_Work task_: Set down exactly, from the records below, the line with "camera: 10 degrees left, 5 degrees down" through the line with "(370, 346) = (266, 421): blue", and nothing else.

_Data for analysis_:
********************

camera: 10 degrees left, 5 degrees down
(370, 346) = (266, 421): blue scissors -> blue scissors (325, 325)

********************

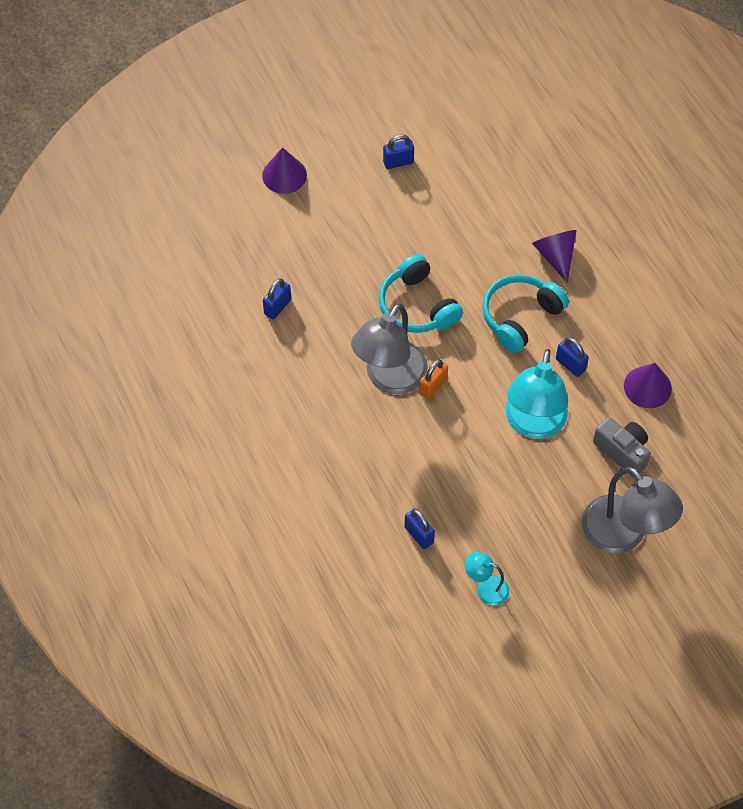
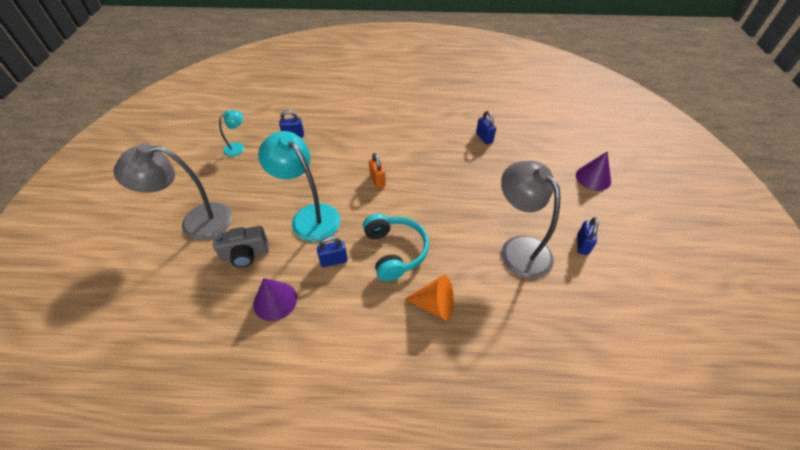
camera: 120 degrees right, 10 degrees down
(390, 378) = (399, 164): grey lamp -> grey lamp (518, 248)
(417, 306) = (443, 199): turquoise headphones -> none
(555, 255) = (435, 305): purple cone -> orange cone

********************

_Answer to this problem_:
camera: 10 degrees left, 5 degrees down
(370, 346) = (266, 421): blue scissors -> blue scissors (325, 325)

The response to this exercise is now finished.